▶
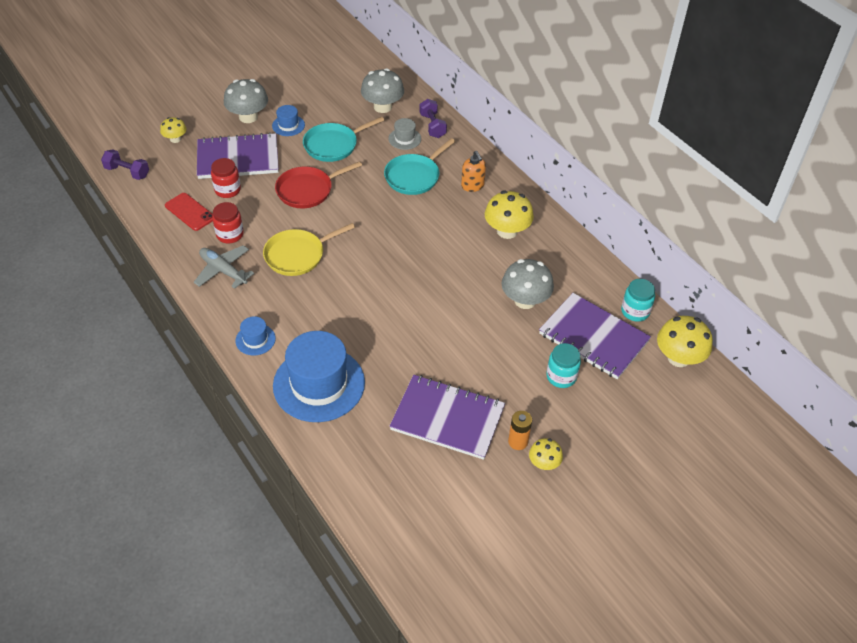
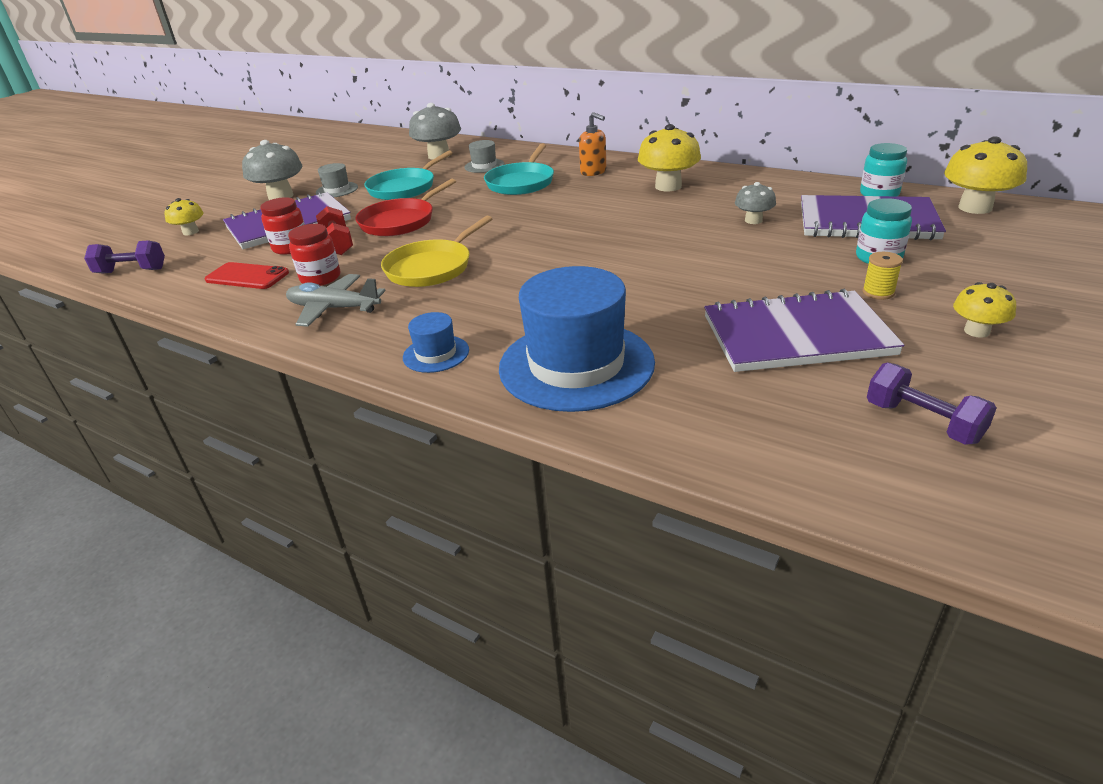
camera: 20 degrees left, 15 degrees down
(256, 200) = (337, 244): none -> red dumbbell
(288, 125) = (337, 190): blue hat -> grey hat
(432, 126) = (506, 153): purple dumbbell -> purple dumbbell (922, 422)
(518, 442) = (915, 324): orange battery -> none
(525, 300) = (753, 220): grey mushroom -> grey mushroom, size x0.57
(527, 407) = (878, 292): none -> yellow spool

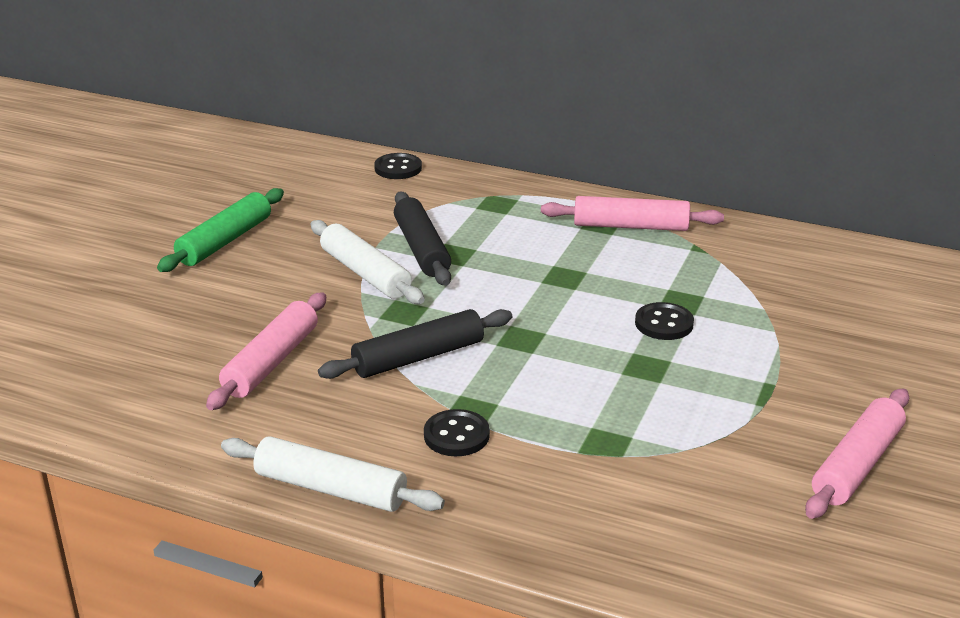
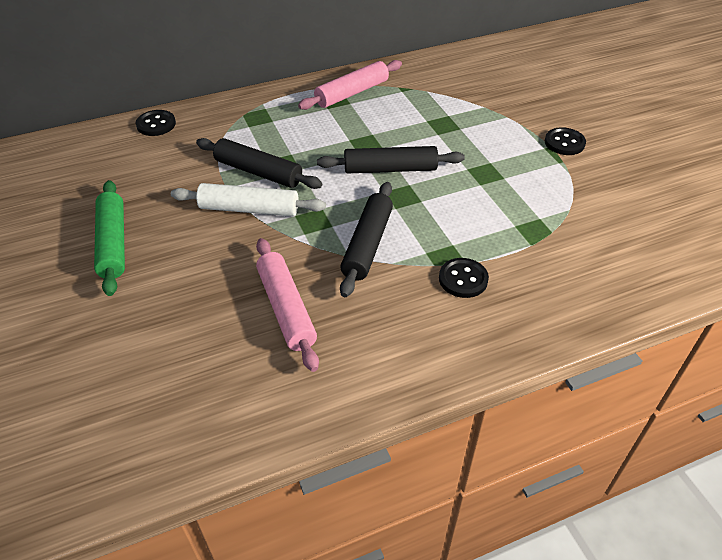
camera: 45 degrees left, 15 degrees up
(330, 489) = (454, 365): white rolling pin -> none
(550, 310) = (390, 169): none -> black rolling pin
(664, 323) = (455, 142): black button -> black button (564, 143)
(856, 465) = (640, 167): pink rolling pin -> none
◀
> What is being asked
No pictures belong in the copy. Return exactly the lines from the line containing "(525, 300) = (753, 220): grey" through the last line of the listing.

> Expected answer
(525, 300) = (753, 220): grey mushroom -> grey mushroom, size x0.57
(527, 407) = (878, 292): none -> yellow spool

camera: 45 degrees left, 15 degrees up
(330, 489) = (454, 365): white rolling pin -> none
(550, 310) = (390, 169): none -> black rolling pin
(664, 323) = (455, 142): black button -> black button (564, 143)
(856, 465) = (640, 167): pink rolling pin -> none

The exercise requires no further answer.